» **TASK TO CARRY OUT**
In the entries below, find the line with "Someone took away the robot/fioletowy" and the line with "Someone carried the świeca/szary"; give again those lines and every line between them, exactly.
##### AVAILABLE DATA #####
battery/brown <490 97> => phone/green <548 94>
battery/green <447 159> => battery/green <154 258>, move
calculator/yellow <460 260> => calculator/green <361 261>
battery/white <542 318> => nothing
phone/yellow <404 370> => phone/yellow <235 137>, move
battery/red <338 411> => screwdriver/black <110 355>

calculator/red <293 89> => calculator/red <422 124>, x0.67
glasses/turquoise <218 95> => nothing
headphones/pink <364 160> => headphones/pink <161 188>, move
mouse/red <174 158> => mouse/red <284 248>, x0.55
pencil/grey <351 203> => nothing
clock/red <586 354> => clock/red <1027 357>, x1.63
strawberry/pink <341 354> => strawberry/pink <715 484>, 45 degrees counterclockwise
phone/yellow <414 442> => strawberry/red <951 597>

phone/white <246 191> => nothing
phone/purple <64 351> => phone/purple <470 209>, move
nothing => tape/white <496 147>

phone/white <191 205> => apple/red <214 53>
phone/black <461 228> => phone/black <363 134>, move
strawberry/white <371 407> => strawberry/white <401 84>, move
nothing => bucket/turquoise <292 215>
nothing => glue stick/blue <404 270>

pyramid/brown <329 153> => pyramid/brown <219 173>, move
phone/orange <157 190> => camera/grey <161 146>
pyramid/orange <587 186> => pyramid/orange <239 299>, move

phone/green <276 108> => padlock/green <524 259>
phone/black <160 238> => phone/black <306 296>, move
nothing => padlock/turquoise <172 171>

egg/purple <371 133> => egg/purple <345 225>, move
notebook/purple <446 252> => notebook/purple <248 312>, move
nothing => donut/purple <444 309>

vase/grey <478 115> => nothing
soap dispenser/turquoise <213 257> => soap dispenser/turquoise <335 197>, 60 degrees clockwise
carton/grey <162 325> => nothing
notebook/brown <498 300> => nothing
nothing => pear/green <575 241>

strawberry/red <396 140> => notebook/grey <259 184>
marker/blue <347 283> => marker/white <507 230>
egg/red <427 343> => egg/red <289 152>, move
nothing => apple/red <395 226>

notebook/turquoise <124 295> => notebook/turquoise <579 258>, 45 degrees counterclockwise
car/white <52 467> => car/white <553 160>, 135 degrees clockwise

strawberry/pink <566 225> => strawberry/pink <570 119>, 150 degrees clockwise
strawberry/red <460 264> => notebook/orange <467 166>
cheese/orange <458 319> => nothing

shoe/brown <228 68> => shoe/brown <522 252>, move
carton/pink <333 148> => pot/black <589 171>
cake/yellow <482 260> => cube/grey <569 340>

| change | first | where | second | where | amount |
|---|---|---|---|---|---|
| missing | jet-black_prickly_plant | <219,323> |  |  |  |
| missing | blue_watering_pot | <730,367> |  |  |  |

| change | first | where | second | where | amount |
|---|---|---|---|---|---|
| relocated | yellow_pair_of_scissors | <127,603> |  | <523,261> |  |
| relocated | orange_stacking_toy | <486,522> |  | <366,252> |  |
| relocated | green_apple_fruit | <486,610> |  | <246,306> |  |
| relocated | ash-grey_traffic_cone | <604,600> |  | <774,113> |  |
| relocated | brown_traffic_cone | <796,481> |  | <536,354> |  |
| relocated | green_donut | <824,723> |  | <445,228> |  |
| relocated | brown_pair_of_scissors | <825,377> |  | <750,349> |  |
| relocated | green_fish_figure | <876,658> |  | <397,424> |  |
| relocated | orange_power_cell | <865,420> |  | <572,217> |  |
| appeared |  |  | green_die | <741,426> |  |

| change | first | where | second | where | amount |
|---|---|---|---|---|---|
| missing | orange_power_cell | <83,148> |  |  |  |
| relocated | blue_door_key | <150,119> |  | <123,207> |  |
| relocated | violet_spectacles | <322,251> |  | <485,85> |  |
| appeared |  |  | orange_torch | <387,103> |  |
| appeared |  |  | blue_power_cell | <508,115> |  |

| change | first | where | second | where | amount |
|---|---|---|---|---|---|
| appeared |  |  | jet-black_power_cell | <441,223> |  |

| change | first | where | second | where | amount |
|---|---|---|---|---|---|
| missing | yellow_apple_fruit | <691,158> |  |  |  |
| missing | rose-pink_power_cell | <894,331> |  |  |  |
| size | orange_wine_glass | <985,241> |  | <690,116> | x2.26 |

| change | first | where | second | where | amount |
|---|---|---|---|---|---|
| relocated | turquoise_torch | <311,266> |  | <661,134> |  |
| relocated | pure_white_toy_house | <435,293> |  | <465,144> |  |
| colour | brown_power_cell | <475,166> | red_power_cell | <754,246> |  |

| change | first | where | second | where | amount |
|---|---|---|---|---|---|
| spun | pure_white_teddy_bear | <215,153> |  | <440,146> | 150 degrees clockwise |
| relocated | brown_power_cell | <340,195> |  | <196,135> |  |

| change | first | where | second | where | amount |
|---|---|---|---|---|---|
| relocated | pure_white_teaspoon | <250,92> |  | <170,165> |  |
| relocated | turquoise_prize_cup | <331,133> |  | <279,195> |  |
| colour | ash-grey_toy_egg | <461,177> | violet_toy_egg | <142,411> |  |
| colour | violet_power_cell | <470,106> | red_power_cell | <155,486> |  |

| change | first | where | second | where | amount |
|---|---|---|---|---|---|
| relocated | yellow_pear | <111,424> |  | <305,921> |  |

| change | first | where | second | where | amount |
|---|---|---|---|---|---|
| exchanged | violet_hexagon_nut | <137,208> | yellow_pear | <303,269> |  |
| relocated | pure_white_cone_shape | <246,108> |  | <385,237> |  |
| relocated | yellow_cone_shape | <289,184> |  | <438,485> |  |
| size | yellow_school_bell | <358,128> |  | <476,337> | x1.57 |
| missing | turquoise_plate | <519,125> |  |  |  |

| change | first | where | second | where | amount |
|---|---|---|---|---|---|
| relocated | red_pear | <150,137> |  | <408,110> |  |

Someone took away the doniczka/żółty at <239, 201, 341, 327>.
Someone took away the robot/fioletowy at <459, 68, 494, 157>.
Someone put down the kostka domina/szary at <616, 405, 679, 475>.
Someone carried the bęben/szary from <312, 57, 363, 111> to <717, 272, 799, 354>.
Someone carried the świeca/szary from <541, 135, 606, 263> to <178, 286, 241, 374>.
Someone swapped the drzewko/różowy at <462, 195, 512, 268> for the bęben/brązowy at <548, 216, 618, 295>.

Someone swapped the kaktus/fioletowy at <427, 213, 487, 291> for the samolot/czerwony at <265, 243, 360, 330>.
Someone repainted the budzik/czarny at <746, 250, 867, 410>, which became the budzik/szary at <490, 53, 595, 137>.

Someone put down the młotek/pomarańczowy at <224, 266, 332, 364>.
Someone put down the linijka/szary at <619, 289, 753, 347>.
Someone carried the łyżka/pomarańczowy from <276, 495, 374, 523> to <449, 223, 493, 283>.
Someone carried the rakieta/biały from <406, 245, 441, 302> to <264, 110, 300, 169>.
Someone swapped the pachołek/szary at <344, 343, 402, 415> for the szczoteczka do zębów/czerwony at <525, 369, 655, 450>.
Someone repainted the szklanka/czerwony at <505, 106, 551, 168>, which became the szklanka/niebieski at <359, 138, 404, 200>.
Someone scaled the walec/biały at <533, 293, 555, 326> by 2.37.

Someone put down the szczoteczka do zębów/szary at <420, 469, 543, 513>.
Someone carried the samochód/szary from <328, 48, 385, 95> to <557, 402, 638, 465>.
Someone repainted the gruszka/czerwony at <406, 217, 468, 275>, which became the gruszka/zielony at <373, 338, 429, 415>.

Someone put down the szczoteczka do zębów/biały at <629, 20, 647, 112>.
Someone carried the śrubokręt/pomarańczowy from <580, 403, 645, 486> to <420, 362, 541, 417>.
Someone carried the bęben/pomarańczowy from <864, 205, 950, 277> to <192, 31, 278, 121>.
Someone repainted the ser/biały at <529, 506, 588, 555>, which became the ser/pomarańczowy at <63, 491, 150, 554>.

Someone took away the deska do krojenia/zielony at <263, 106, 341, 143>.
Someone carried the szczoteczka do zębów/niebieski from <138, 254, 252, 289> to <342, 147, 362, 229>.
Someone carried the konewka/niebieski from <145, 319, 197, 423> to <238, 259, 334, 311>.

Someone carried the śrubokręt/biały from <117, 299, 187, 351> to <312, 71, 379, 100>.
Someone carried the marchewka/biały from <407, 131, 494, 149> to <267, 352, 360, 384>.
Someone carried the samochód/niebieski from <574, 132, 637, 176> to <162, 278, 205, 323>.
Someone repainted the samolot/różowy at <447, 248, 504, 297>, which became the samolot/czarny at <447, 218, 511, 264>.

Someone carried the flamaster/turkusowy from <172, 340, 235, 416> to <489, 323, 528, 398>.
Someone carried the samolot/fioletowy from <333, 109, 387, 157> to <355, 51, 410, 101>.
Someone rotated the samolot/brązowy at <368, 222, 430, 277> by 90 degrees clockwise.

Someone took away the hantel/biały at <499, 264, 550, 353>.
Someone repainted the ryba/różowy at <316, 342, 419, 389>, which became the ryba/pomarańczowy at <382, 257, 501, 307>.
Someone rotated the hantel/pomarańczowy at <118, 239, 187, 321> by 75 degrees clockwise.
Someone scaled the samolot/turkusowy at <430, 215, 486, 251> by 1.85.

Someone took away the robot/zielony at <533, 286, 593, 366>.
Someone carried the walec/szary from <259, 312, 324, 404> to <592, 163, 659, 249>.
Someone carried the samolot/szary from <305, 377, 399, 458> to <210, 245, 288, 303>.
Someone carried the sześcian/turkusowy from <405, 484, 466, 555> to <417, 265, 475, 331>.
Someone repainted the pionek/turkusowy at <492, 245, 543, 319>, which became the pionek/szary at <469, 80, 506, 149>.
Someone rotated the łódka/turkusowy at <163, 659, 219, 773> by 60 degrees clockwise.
#####
» **FINISHED EXERCISE**
Someone took away the robot/fioletowy at <459, 68, 494, 157>.
Someone put down the kostka domina/szary at <616, 405, 679, 475>.
Someone carried the bęben/szary from <312, 57, 363, 111> to <717, 272, 799, 354>.
Someone carried the świeca/szary from <541, 135, 606, 263> to <178, 286, 241, 374>.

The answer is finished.